EXERCISE DATA

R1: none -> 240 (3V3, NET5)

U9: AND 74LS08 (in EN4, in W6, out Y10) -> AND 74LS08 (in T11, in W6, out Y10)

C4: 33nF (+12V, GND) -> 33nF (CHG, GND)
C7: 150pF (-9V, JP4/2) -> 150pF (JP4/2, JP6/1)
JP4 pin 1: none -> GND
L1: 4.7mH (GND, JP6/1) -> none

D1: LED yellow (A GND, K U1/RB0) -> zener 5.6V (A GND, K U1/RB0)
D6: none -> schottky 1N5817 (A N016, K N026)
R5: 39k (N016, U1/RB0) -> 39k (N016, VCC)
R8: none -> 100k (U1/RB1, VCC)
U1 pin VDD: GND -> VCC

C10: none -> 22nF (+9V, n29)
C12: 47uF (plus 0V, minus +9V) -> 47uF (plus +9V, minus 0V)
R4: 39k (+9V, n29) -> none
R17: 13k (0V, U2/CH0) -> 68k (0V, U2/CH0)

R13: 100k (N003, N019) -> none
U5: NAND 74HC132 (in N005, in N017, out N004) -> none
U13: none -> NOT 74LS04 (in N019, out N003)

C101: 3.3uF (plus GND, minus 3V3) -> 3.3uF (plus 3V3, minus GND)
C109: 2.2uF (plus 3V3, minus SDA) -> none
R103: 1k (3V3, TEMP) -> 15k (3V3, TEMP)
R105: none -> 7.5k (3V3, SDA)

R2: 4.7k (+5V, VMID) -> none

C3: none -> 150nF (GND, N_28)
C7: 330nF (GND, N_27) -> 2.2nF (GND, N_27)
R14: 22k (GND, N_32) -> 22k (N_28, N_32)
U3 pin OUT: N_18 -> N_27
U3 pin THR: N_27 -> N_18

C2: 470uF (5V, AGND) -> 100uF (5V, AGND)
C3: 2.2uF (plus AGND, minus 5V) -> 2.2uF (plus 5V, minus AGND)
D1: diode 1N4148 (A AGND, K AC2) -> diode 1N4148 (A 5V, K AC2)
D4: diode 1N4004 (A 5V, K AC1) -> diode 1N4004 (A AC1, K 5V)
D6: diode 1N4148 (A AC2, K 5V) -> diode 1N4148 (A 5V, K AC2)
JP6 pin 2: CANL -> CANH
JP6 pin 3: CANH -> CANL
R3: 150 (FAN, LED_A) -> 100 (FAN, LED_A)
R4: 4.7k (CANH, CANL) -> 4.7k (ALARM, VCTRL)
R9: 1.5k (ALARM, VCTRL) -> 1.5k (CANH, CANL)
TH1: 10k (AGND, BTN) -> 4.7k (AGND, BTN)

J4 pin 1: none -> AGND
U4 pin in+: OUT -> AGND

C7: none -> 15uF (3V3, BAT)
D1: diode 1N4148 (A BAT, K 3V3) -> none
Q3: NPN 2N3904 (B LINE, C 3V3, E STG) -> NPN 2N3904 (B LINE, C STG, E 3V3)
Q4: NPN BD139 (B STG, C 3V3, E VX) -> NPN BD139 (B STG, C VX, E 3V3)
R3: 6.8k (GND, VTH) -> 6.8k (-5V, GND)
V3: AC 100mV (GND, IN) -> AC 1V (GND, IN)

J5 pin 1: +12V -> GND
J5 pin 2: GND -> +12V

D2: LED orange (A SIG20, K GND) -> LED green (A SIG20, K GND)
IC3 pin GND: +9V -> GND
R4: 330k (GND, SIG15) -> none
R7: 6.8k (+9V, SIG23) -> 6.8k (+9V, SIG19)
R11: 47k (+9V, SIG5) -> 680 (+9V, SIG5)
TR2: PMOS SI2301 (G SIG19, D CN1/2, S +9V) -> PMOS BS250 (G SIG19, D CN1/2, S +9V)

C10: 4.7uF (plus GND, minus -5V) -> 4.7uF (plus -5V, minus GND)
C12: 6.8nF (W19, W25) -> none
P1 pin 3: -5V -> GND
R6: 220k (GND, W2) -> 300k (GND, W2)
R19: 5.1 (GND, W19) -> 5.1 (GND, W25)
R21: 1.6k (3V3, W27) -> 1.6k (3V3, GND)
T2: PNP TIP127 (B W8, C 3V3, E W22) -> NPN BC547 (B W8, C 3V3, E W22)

WORK TO COMPLETE
From the data above, return every line from the line that has "L1: 4.7mH (GND, JP6/1) -> none" up to and including the line that has "D4: diode 1N4004", exactly.

WRITTEN ANSWER
L1: 4.7mH (GND, JP6/1) -> none

D1: LED yellow (A GND, K U1/RB0) -> zener 5.6V (A GND, K U1/RB0)
D6: none -> schottky 1N5817 (A N016, K N026)
R5: 39k (N016, U1/RB0) -> 39k (N016, VCC)
R8: none -> 100k (U1/RB1, VCC)
U1 pin VDD: GND -> VCC

C10: none -> 22nF (+9V, n29)
C12: 47uF (plus 0V, minus +9V) -> 47uF (plus +9V, minus 0V)
R4: 39k (+9V, n29) -> none
R17: 13k (0V, U2/CH0) -> 68k (0V, U2/CH0)

R13: 100k (N003, N019) -> none
U5: NAND 74HC132 (in N005, in N017, out N004) -> none
U13: none -> NOT 74LS04 (in N019, out N003)

C101: 3.3uF (plus GND, minus 3V3) -> 3.3uF (plus 3V3, minus GND)
C109: 2.2uF (plus 3V3, minus SDA) -> none
R103: 1k (3V3, TEMP) -> 15k (3V3, TEMP)
R105: none -> 7.5k (3V3, SDA)

R2: 4.7k (+5V, VMID) -> none

C3: none -> 150nF (GND, N_28)
C7: 330nF (GND, N_27) -> 2.2nF (GND, N_27)
R14: 22k (GND, N_32) -> 22k (N_28, N_32)
U3 pin OUT: N_18 -> N_27
U3 pin THR: N_27 -> N_18

C2: 470uF (5V, AGND) -> 100uF (5V, AGND)
C3: 2.2uF (plus AGND, minus 5V) -> 2.2uF (plus 5V, minus AGND)
D1: diode 1N4148 (A AGND, K AC2) -> diode 1N4148 (A 5V, K AC2)
D4: diode 1N4004 (A 5V, K AC1) -> diode 1N4004 (A AC1, K 5V)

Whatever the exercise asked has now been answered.